- What you have to do -
Could you copy exactly the lines below, beginning at the line with "was: blue zesema" and stopping after the line with "in_second: [437, 100, 518, 163]", with no pictures?

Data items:
<<<<

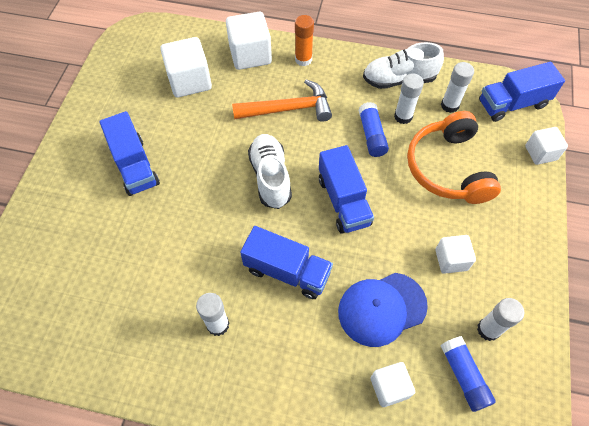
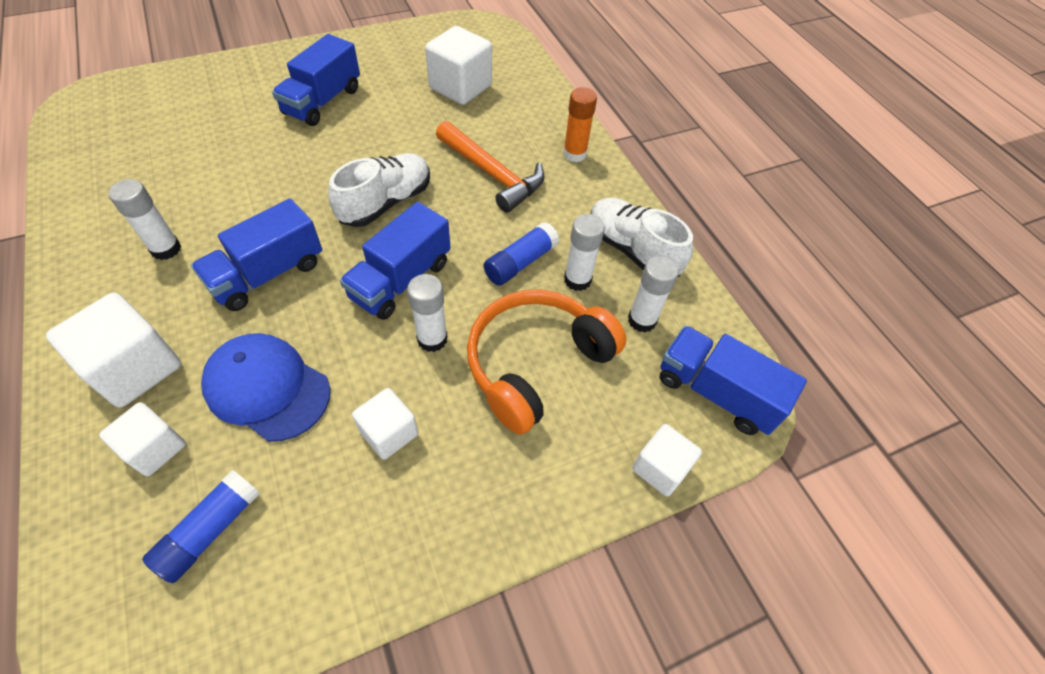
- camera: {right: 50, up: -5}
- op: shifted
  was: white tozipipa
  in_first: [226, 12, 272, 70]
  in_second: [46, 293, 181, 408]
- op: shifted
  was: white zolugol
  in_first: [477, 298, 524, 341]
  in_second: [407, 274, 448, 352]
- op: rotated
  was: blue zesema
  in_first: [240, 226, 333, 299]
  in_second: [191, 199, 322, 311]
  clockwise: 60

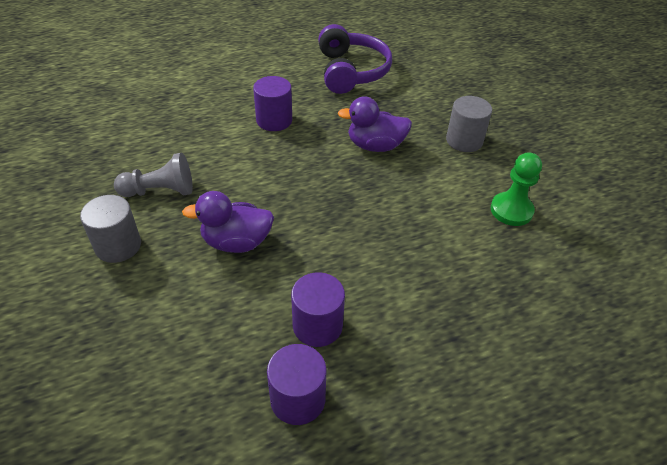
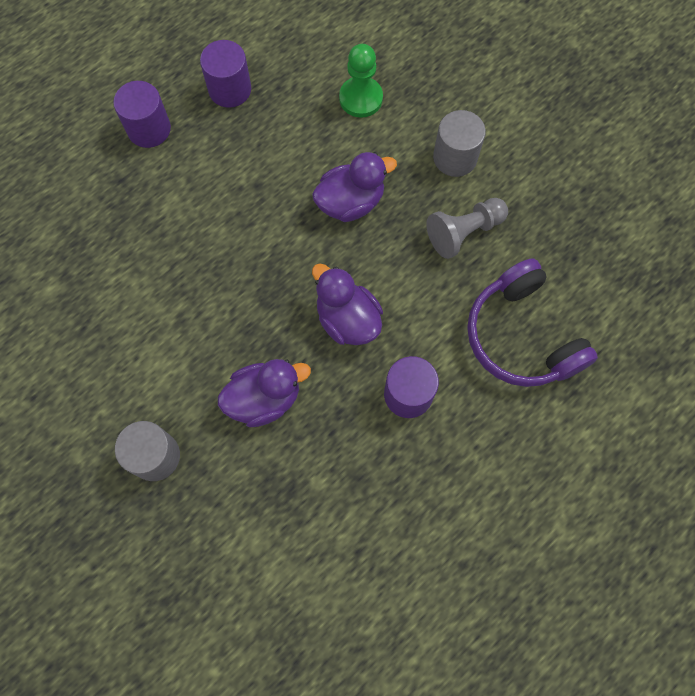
- camera: {right: 160, up: 25}
- op: new
  now: purple tovali
  in_second: [312, 263, 383, 345]
- op: shifted
  was: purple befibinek
  in_first: [291, 272, 345, 347]
  in_second: [113, 81, 171, 148]
- op: shifted
  was: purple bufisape
  in_first: [318, 24, 392, 94]
  in_second: [467, 258, 598, 387]
- op: shifted
  was: green gusugipo
  in_first: [491, 152, 542, 226]
  in_second: [339, 44, 383, 118]

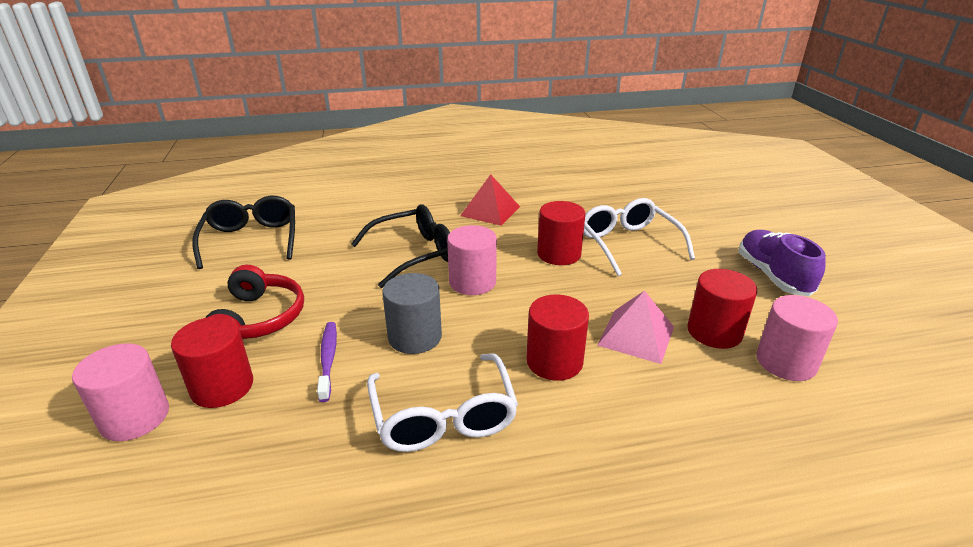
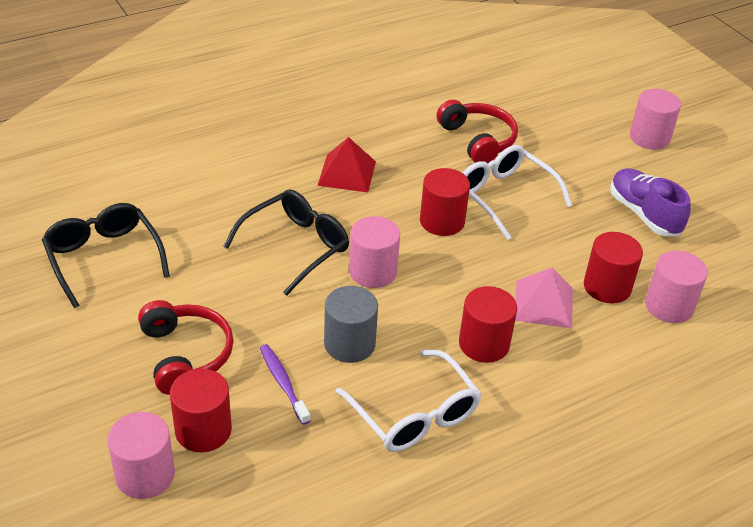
- camera: {right: -20, up: 10}
- op: new
  now: red bufisape
  in_second: [437, 100, 518, 163]
- op: new
  now: pink befibinek
  in_second: [630, 89, 681, 150]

>>>>

- Reply -
  was: blue zesema
  in_first: [240, 226, 333, 299]
  in_second: [191, 199, 322, 311]
  clockwise: 60

- camera: {right: 160, up: 25}
- op: new
  now: purple tovali
  in_second: [312, 263, 383, 345]
- op: shifted
  was: purple befibinek
  in_first: [291, 272, 345, 347]
  in_second: [113, 81, 171, 148]
- op: shifted
  was: purple bufisape
  in_first: [318, 24, 392, 94]
  in_second: [467, 258, 598, 387]
- op: shifted
  was: green gusugipo
  in_first: [491, 152, 542, 226]
  in_second: [339, 44, 383, 118]

- camera: {right: -20, up: 10}
- op: new
  now: red bufisape
  in_second: [437, 100, 518, 163]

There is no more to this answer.